__Excerpts from a dataset__:
—————

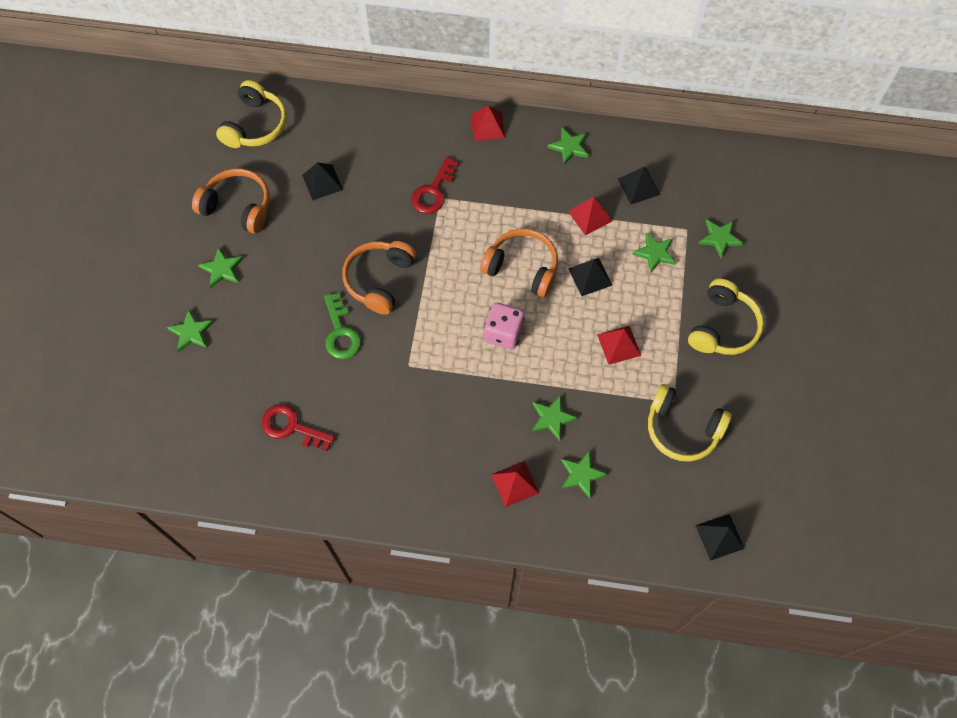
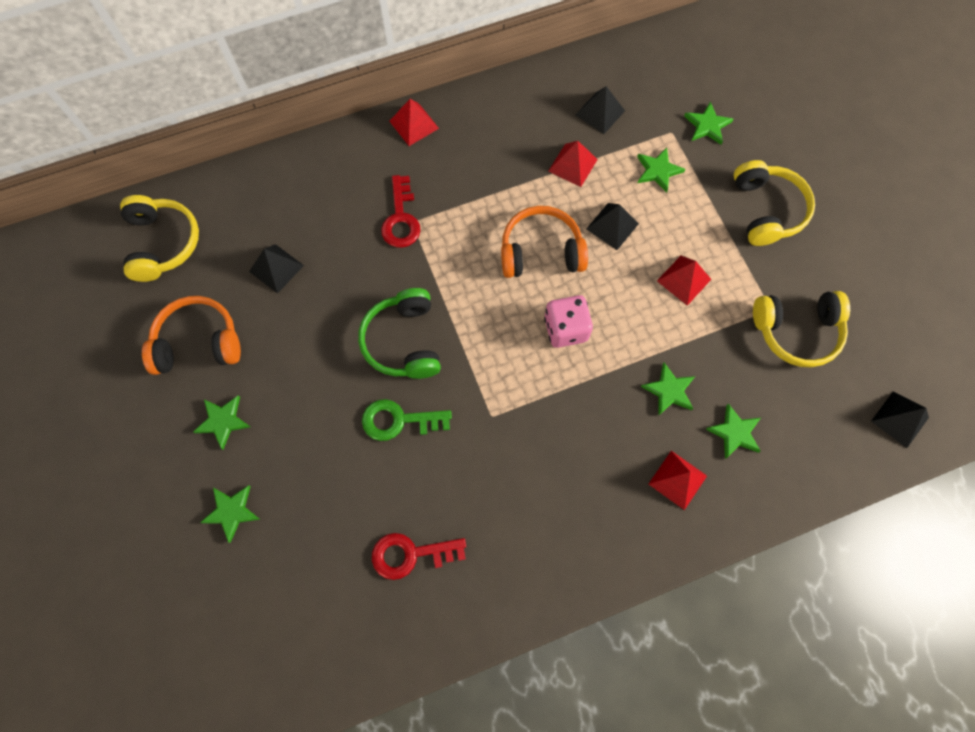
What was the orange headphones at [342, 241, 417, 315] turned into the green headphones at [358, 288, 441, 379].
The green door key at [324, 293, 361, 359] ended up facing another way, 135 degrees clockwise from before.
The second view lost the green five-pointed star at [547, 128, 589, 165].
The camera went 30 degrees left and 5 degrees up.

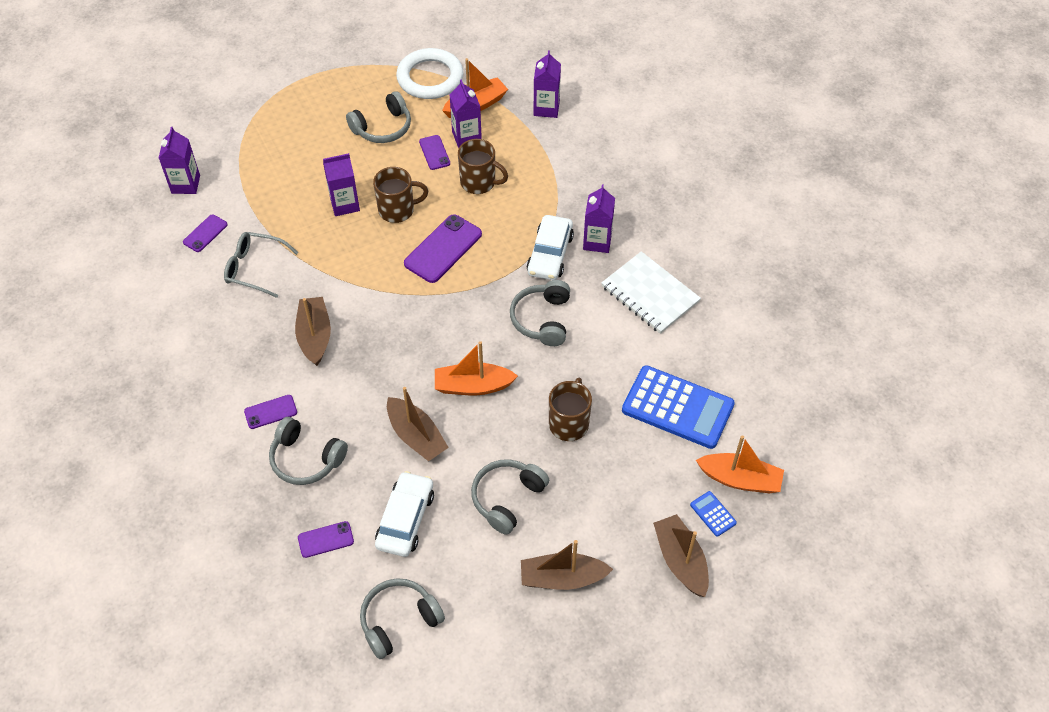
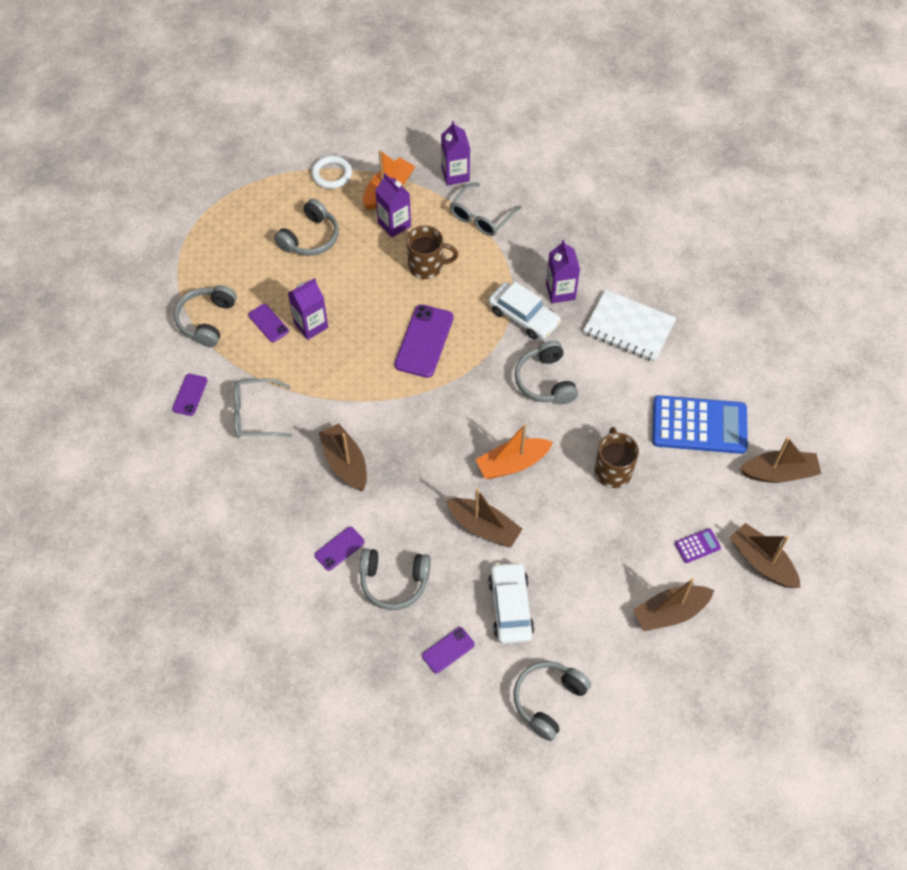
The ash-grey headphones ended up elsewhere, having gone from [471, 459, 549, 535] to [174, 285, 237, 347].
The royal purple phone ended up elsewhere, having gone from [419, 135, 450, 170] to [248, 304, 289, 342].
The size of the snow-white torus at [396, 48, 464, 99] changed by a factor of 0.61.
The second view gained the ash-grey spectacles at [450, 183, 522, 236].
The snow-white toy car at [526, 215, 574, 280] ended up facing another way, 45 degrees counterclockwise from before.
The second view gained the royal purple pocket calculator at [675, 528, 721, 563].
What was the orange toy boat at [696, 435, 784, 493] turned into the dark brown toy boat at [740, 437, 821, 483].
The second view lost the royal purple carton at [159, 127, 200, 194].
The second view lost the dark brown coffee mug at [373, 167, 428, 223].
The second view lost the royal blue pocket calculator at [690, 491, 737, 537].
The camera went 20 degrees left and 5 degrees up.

—————

__TASK OBJECTIVE__: Repeat all the records exactly, images excluded.

__SOLUTION TO THIS TASK__:
What was the orange headphones at [342, 241, 417, 315] turned into the green headphones at [358, 288, 441, 379].
The green door key at [324, 293, 361, 359] ended up facing another way, 135 degrees clockwise from before.
The second view lost the green five-pointed star at [547, 128, 589, 165].
The camera went 30 degrees left and 5 degrees up.

The ash-grey headphones ended up elsewhere, having gone from [471, 459, 549, 535] to [174, 285, 237, 347].
The royal purple phone ended up elsewhere, having gone from [419, 135, 450, 170] to [248, 304, 289, 342].
The size of the snow-white torus at [396, 48, 464, 99] changed by a factor of 0.61.
The second view gained the ash-grey spectacles at [450, 183, 522, 236].
The snow-white toy car at [526, 215, 574, 280] ended up facing another way, 45 degrees counterclockwise from before.
The second view gained the royal purple pocket calculator at [675, 528, 721, 563].
What was the orange toy boat at [696, 435, 784, 493] turned into the dark brown toy boat at [740, 437, 821, 483].
The second view lost the royal purple carton at [159, 127, 200, 194].
The second view lost the dark brown coffee mug at [373, 167, 428, 223].
The second view lost the royal blue pocket calculator at [690, 491, 737, 537].
The camera went 20 degrees left and 5 degrees up.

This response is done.